(Stored items)
-- Opening Marker --

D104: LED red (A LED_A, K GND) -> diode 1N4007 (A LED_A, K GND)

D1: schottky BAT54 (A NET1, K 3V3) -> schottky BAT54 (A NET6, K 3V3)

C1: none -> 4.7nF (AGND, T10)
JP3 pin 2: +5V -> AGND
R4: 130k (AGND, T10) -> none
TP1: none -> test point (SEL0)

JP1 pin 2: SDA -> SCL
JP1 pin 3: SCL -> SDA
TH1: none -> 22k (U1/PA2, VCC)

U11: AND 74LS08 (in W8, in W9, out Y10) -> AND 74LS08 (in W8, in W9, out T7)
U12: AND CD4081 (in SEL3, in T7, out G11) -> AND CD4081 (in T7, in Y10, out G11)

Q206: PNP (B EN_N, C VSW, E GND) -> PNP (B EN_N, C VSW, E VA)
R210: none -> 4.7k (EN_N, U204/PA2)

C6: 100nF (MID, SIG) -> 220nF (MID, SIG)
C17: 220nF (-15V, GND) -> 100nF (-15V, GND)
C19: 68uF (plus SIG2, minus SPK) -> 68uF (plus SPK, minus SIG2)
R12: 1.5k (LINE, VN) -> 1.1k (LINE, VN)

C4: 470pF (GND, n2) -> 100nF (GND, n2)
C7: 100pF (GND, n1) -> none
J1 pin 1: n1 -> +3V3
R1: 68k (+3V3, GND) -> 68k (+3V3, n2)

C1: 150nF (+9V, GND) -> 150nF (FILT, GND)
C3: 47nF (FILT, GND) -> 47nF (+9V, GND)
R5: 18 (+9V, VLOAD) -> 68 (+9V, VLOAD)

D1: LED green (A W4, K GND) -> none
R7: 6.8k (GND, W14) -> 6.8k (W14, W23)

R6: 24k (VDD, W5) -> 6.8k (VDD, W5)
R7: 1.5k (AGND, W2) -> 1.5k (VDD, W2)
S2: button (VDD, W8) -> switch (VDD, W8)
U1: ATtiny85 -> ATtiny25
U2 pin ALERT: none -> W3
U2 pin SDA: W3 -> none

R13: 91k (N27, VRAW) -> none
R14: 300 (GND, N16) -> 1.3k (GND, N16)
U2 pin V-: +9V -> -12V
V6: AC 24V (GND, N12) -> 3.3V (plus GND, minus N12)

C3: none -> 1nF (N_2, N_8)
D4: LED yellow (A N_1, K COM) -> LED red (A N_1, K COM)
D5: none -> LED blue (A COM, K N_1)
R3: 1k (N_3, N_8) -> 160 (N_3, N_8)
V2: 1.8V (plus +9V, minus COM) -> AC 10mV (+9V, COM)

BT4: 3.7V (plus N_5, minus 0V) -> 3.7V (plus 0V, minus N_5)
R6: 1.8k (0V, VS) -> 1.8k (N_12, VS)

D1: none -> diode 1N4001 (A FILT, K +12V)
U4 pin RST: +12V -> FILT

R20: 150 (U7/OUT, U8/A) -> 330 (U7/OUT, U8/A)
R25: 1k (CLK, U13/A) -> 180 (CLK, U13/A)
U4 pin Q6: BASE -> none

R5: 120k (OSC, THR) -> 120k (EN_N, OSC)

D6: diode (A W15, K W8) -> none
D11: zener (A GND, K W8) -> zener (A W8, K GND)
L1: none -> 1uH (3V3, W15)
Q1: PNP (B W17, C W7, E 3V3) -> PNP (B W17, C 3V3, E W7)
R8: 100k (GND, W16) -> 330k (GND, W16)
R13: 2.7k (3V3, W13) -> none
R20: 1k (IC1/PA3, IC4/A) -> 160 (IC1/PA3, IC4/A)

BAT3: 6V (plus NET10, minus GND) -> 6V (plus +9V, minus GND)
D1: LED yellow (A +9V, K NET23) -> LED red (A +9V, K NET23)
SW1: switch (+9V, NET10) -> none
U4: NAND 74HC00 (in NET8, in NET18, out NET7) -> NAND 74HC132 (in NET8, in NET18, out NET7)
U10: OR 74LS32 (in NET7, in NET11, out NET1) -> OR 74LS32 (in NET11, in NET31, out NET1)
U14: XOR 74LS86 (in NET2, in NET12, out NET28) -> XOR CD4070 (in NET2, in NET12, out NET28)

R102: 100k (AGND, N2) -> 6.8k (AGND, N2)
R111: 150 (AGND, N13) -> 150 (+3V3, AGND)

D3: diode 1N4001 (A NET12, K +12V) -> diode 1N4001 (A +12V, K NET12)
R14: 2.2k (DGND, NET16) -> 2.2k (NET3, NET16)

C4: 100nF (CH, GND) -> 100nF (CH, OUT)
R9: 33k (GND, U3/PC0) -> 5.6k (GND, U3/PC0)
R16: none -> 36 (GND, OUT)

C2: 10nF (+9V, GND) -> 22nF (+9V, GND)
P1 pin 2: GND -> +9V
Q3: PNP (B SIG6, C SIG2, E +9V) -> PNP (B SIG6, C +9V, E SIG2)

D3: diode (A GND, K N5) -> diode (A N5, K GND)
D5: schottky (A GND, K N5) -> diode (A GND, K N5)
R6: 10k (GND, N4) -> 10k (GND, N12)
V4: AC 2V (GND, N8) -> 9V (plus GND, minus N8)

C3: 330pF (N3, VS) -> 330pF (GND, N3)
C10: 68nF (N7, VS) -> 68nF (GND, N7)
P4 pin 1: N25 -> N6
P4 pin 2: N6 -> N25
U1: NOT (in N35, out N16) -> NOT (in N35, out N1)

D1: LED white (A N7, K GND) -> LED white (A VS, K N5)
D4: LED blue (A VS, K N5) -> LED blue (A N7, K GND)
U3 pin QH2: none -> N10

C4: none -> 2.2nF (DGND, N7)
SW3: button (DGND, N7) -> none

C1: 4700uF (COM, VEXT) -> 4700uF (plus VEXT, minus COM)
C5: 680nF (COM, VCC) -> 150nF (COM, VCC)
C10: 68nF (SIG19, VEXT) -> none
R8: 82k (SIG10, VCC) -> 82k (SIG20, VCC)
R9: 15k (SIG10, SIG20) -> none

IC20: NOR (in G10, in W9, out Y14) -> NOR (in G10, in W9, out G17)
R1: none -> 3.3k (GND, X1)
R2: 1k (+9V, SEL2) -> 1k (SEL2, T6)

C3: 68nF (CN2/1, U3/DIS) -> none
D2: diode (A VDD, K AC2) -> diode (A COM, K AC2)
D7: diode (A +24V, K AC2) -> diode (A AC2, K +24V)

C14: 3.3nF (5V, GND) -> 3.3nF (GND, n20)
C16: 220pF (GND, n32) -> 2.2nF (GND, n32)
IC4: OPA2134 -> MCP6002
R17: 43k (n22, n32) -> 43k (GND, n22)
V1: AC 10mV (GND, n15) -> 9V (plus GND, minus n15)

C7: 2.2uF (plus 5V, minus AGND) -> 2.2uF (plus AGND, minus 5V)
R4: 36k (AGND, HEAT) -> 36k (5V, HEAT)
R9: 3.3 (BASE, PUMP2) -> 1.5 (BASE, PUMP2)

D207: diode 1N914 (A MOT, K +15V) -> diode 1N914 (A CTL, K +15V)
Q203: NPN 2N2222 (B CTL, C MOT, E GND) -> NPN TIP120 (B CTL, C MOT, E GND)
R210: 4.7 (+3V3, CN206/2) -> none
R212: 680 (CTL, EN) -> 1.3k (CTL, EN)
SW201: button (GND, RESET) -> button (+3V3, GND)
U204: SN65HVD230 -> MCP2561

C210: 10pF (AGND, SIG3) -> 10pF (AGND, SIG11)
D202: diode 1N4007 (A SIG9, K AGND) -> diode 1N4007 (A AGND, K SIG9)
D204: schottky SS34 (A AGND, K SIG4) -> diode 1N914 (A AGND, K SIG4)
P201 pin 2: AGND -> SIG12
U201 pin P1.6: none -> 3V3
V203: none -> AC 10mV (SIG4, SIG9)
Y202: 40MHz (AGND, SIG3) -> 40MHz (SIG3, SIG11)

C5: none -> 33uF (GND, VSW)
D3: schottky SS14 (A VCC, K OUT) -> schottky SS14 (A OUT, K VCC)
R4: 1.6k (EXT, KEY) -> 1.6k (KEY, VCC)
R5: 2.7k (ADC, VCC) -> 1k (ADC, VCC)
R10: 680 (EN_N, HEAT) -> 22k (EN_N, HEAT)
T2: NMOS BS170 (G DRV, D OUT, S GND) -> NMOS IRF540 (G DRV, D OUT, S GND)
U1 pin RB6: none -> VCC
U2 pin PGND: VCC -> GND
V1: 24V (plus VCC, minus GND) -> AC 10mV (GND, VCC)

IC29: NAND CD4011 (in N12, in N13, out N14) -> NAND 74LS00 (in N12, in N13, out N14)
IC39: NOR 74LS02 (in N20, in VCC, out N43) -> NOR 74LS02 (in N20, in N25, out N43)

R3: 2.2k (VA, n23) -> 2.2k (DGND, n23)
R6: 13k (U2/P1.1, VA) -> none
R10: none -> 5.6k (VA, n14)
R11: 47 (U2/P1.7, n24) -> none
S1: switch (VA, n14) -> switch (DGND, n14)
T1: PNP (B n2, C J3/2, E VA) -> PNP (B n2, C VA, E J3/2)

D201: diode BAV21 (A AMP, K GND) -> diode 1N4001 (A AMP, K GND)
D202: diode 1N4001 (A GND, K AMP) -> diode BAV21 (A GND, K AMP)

-- Closing Marker --

— What the exercise asks —
Please copy the lines above from the line with "C3: 47nF (FILT, GND) -> 47nF (+9V, GND)" up to and including the line with "U1: ATtiny85 -> ATtiny25", exactly as written and with nothing else.

— Response to the exercise —
C3: 47nF (FILT, GND) -> 47nF (+9V, GND)
R5: 18 (+9V, VLOAD) -> 68 (+9V, VLOAD)

D1: LED green (A W4, K GND) -> none
R7: 6.8k (GND, W14) -> 6.8k (W14, W23)

R6: 24k (VDD, W5) -> 6.8k (VDD, W5)
R7: 1.5k (AGND, W2) -> 1.5k (VDD, W2)
S2: button (VDD, W8) -> switch (VDD, W8)
U1: ATtiny85 -> ATtiny25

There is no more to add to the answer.